ABOUT THIS TASK>
Leave the pictures behind and repeat all the entries exactly.
*** Opening MATERIAL TO PROCESS ***
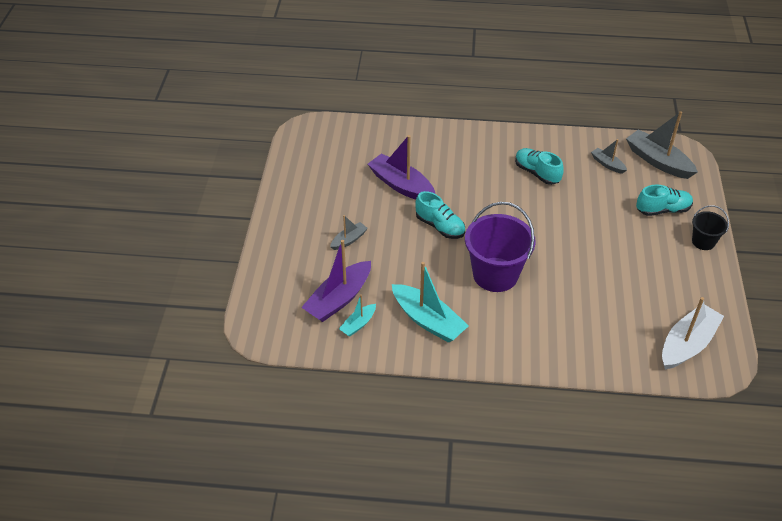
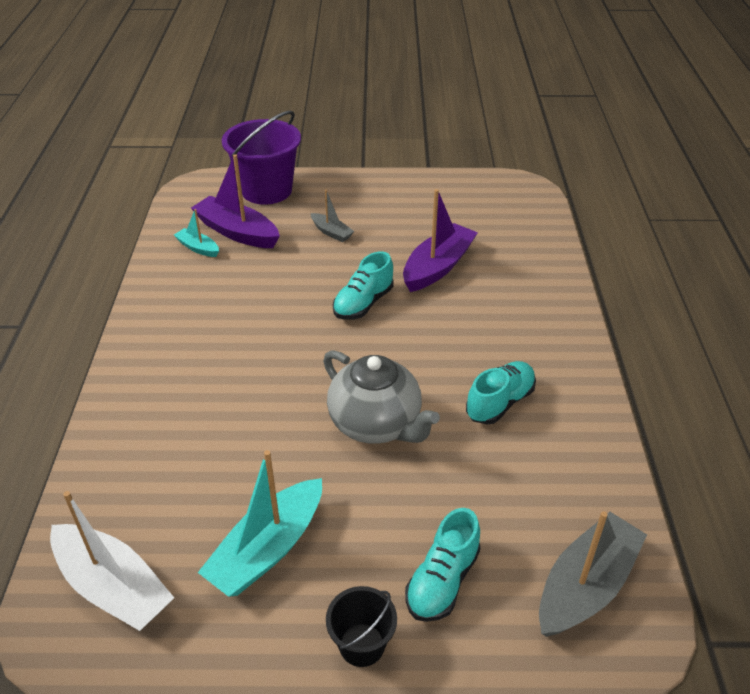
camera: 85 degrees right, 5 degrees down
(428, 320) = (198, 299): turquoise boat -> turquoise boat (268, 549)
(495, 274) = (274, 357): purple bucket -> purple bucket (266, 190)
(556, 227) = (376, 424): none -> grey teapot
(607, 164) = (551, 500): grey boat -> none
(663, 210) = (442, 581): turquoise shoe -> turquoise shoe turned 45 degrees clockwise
*** Closing MATERIAL TO PROCESS ***
ANSWER SECTION>
camera: 85 degrees right, 5 degrees down
(428, 320) = (198, 299): turquoise boat -> turquoise boat (268, 549)
(495, 274) = (274, 357): purple bucket -> purple bucket (266, 190)
(556, 227) = (376, 424): none -> grey teapot
(607, 164) = (551, 500): grey boat -> none
(663, 210) = (442, 581): turquoise shoe -> turquoise shoe turned 45 degrees clockwise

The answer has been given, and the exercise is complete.